Write out each line of the entries below that holds the word "rotulador".

> Object change listings:
%%

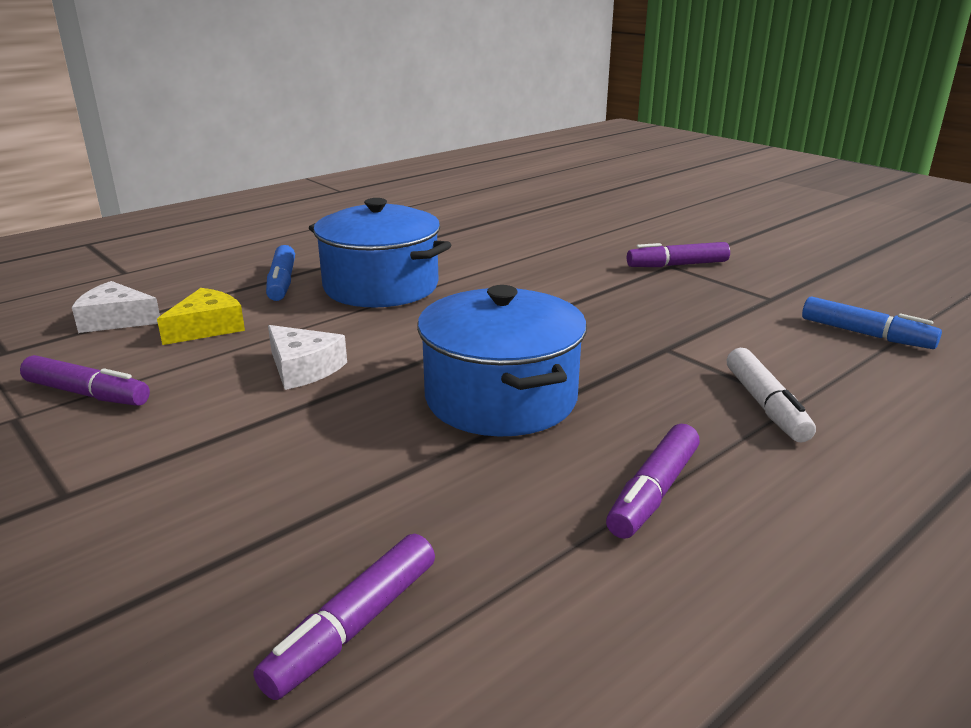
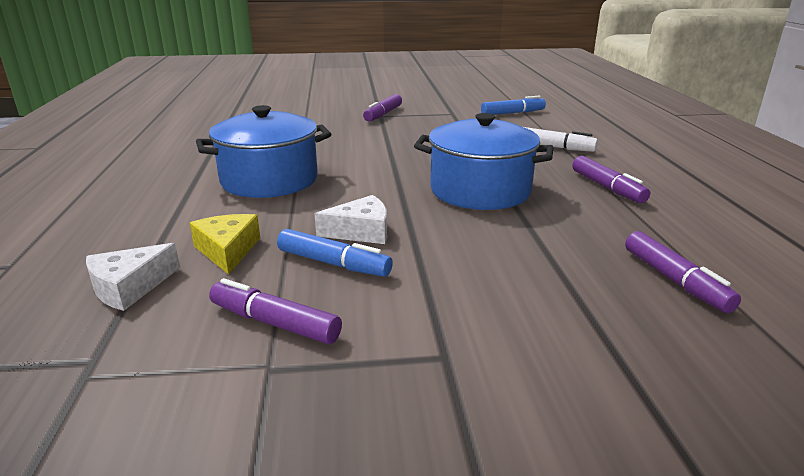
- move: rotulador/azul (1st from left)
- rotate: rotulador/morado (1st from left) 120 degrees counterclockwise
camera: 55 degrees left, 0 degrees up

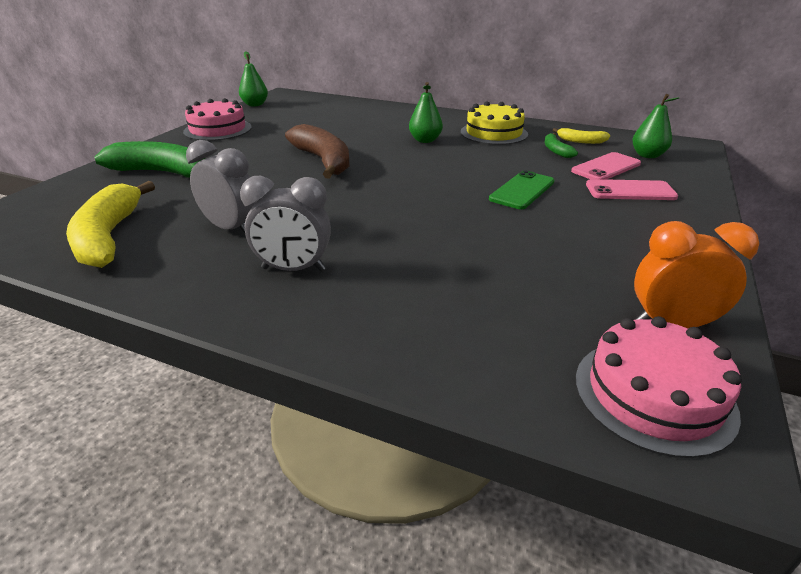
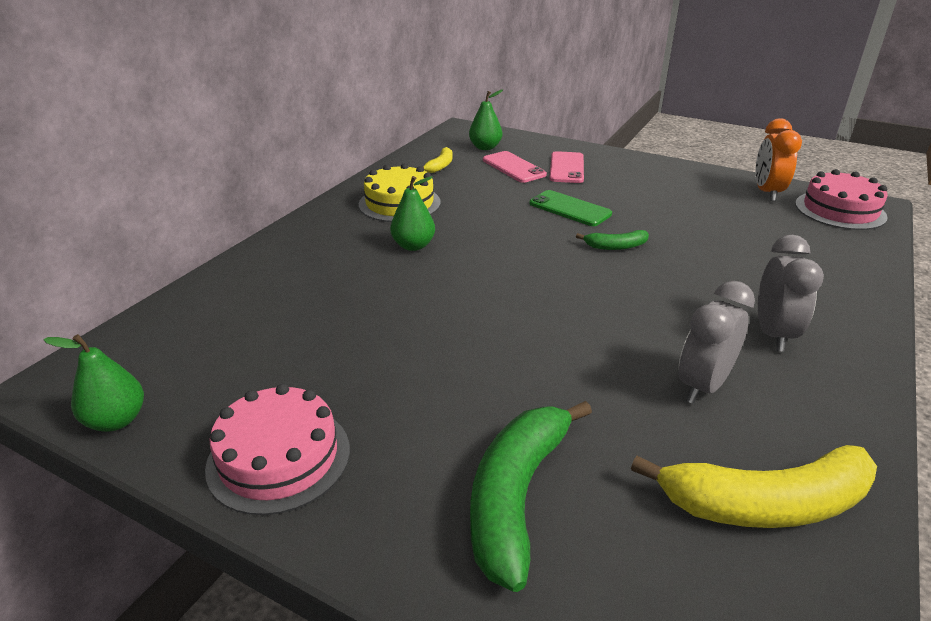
- delete: plátano/marrón
- move: plátano/verde (2nd from left)
camera: 85 degrees left, 0 degrees up

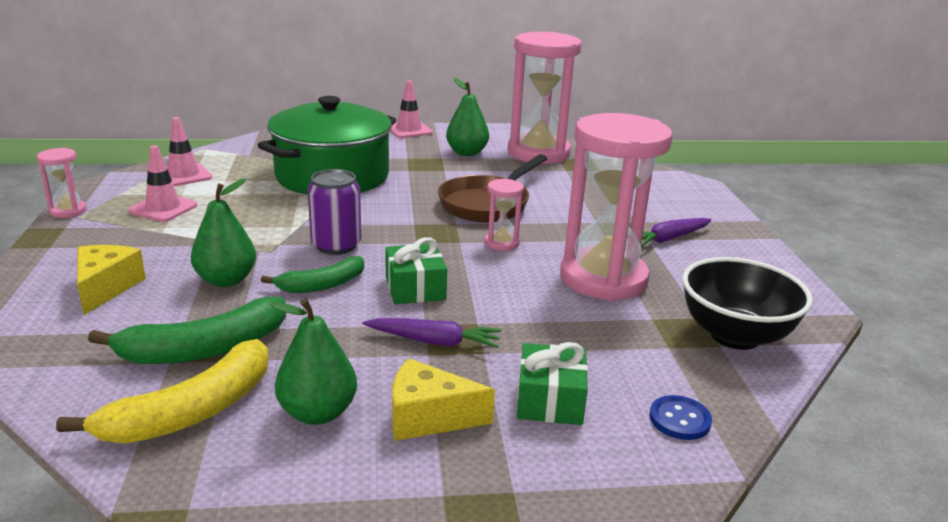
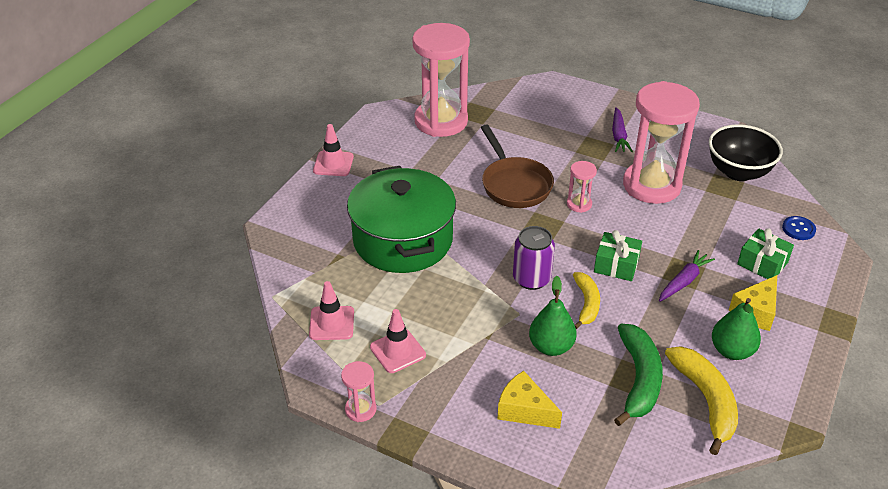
- delete: pera/verde (3rd from left)
- recolor: plátano/verde (2nd from left) to plátano/amarillo (1st from left)
camera: 55 degrees left, 15 degrees up

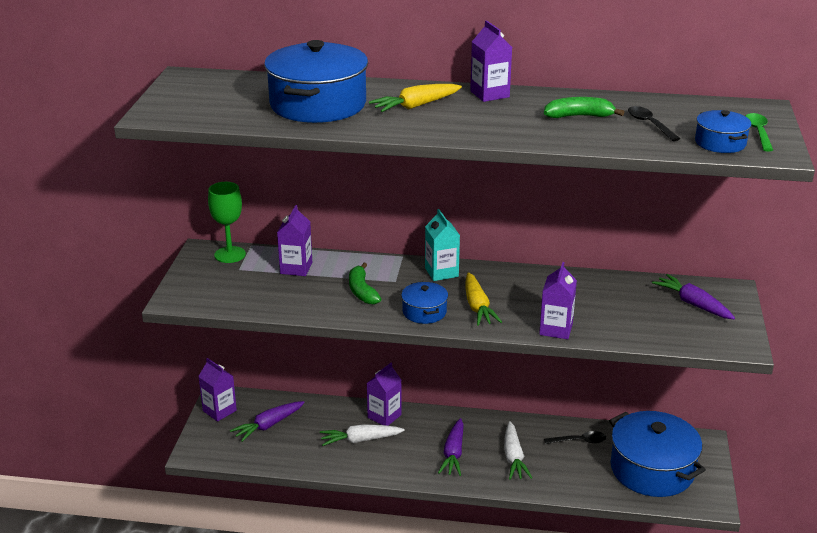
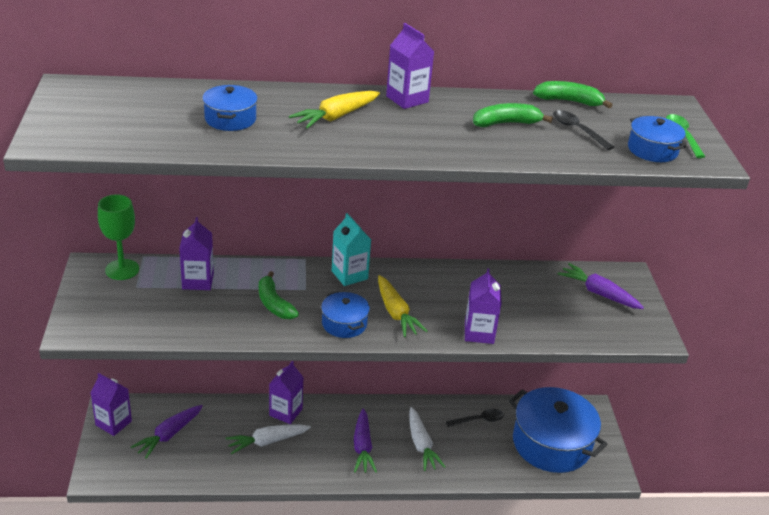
- insert: plátano/verde (3rd from left)
- resize: olla/azul (1st from left) x0.49
camera: 15 degrees left, 5 degrees up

%%

> Answer box:
- move: rotulador/azul (1st from left)
- rotate: rotulador/morado (1st from left) 120 degrees counterclockwise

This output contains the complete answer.